[Modification records]

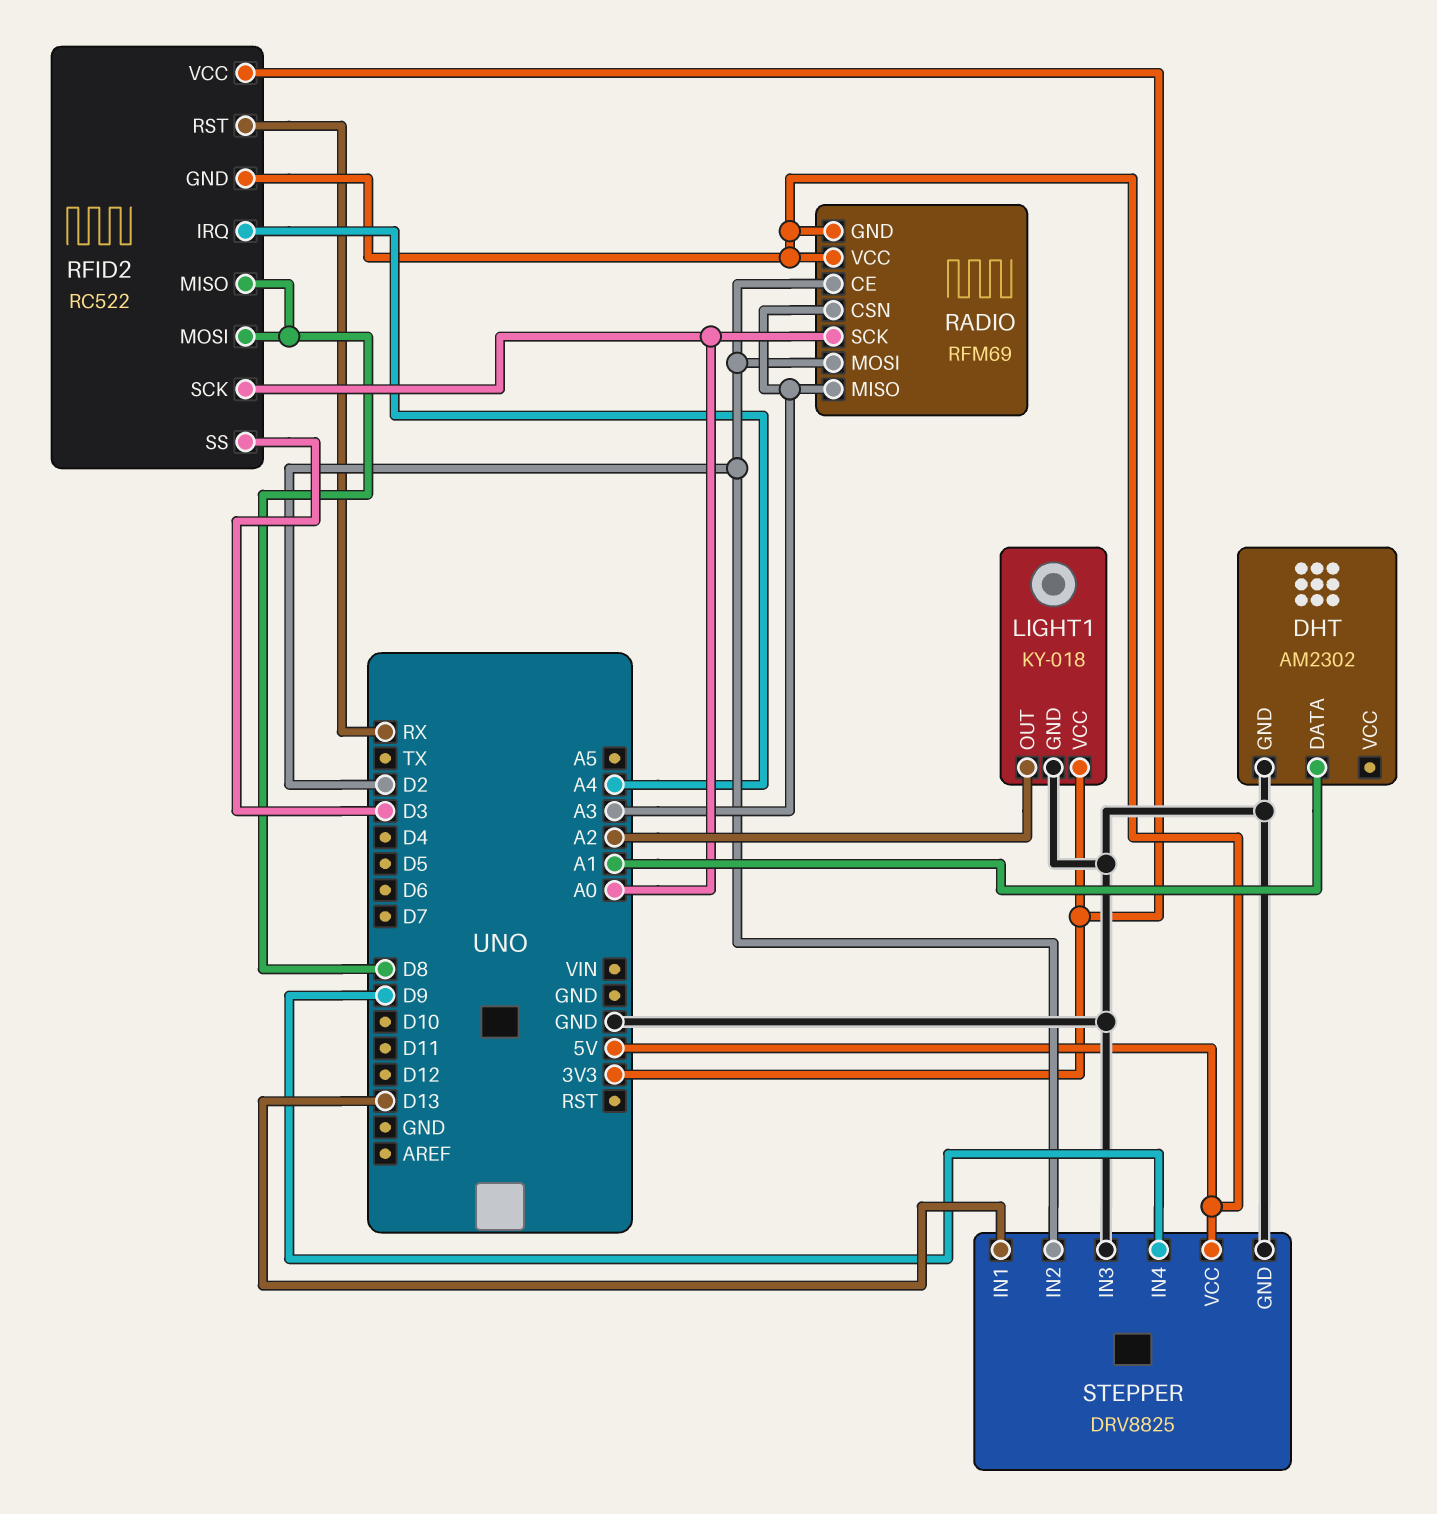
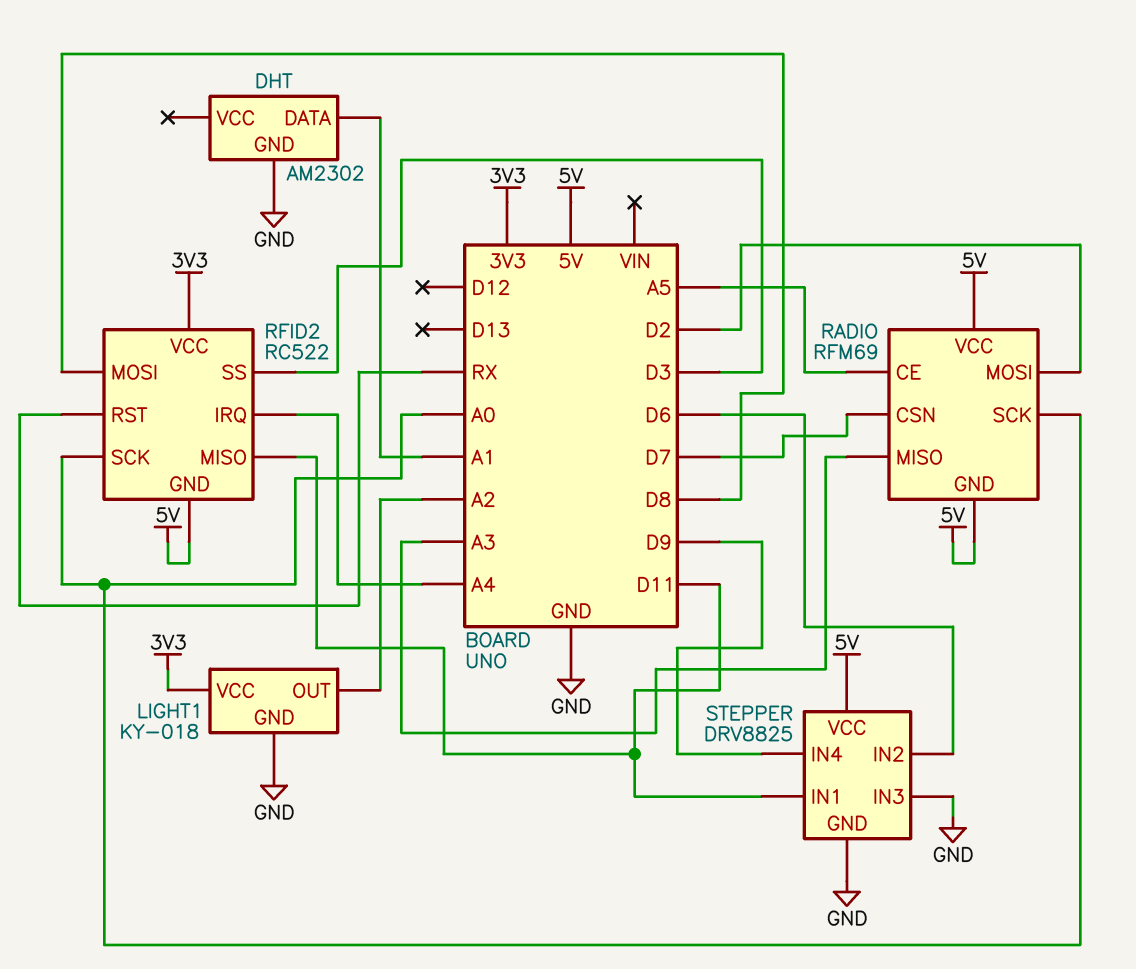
RADIO pin CE: D2 -> A5
RADIO pin CSN: A3 -> D7
RFID2 pin MISO: D8 -> D11
STEPPER pin IN1: D13 -> D11
STEPPER pin IN2: D2 -> D6

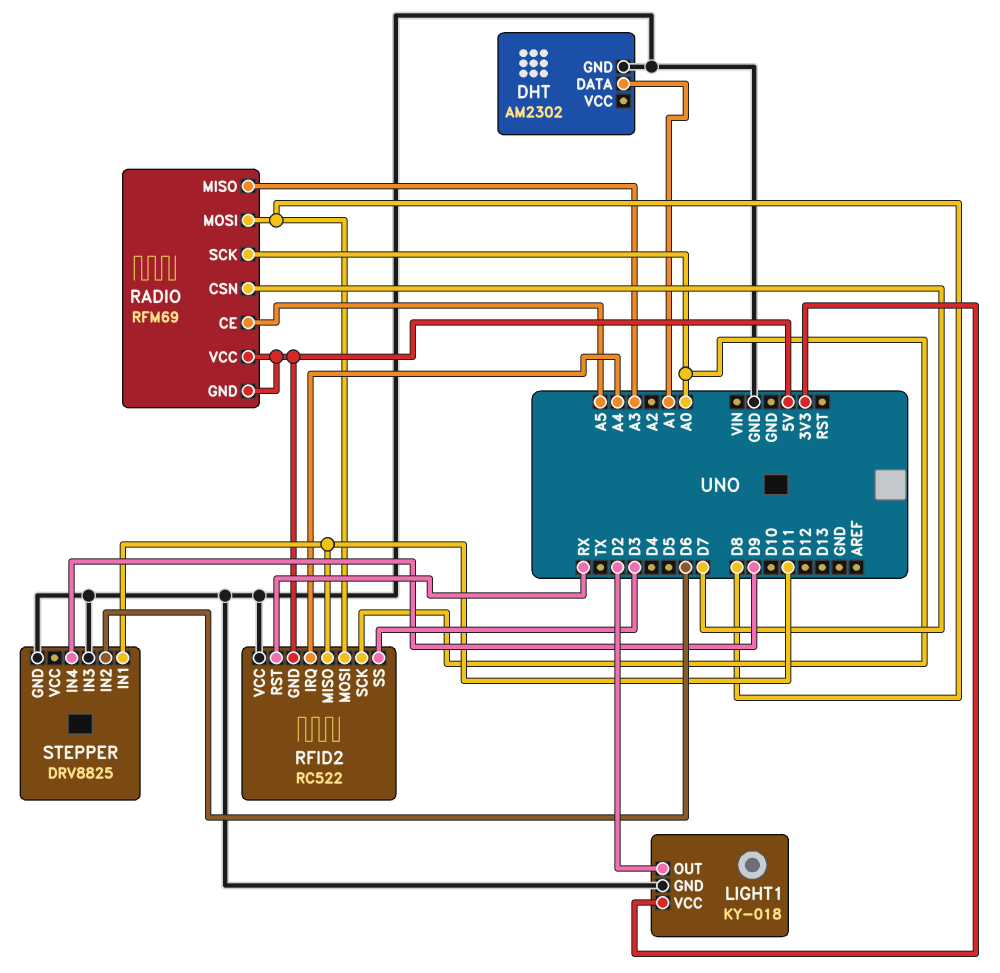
LIGHT1 pin OUT: A2 -> D2
RADIO pin MOSI: D2 -> D8
RFID2 pin VCC: 3V3 -> GND
STEPPER pin VCC: 5V -> none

#### What is expected
Could you set down the data exactly as given, minus its pictures?

#### Response area
RADIO pin CE: D2 -> A5
RADIO pin CSN: A3 -> D7
RFID2 pin MISO: D8 -> D11
STEPPER pin IN1: D13 -> D11
STEPPER pin IN2: D2 -> D6

LIGHT1 pin OUT: A2 -> D2
RADIO pin MOSI: D2 -> D8
RFID2 pin VCC: 3V3 -> GND
STEPPER pin VCC: 5V -> none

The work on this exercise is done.